» **WHAT IS REQUIRED**
The records below are to be reproduced exactly, with the pictures left out.

Object transformation records:
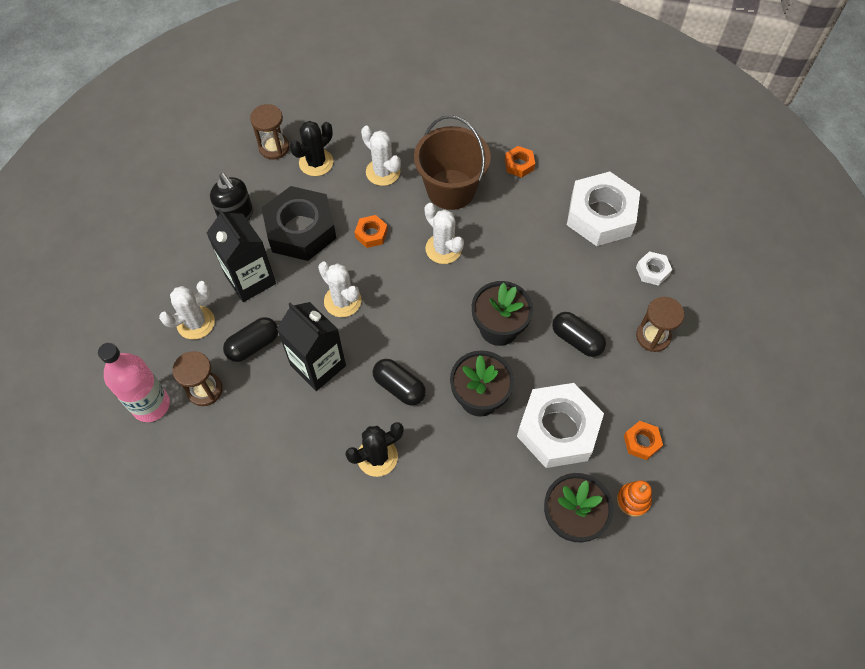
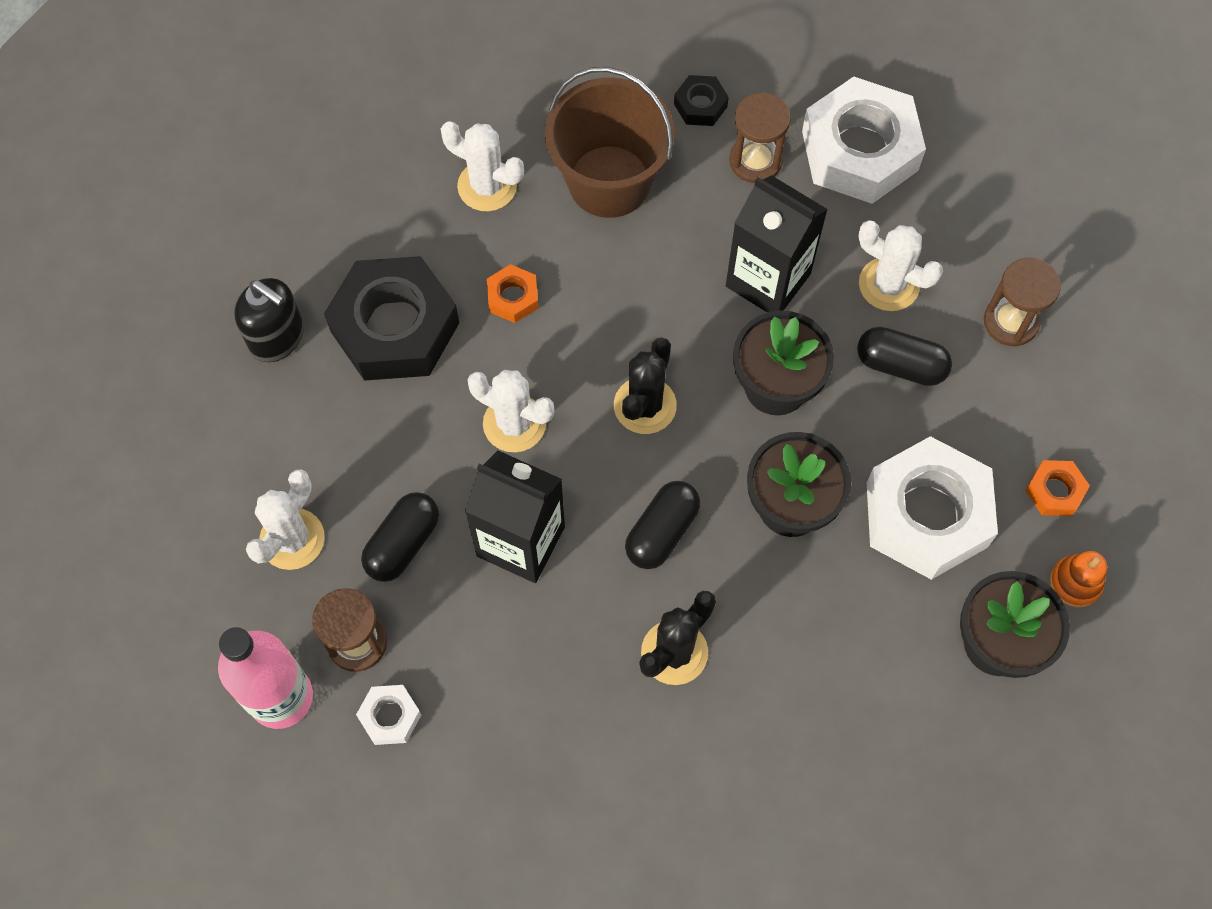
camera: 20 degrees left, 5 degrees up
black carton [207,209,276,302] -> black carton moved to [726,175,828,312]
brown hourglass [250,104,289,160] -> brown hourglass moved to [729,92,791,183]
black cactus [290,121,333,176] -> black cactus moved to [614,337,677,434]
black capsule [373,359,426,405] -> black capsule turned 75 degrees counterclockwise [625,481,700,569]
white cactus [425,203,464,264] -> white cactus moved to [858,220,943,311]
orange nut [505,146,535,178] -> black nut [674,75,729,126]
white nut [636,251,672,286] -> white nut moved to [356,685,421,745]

» **YOUR RESPONSE**
camera: 20 degrees left, 5 degrees up
black carton [207,209,276,302] -> black carton moved to [726,175,828,312]
brown hourglass [250,104,289,160] -> brown hourglass moved to [729,92,791,183]
black cactus [290,121,333,176] -> black cactus moved to [614,337,677,434]
black capsule [373,359,426,405] -> black capsule turned 75 degrees counterclockwise [625,481,700,569]
white cactus [425,203,464,264] -> white cactus moved to [858,220,943,311]
orange nut [505,146,535,178] -> black nut [674,75,729,126]
white nut [636,251,672,286] -> white nut moved to [356,685,421,745]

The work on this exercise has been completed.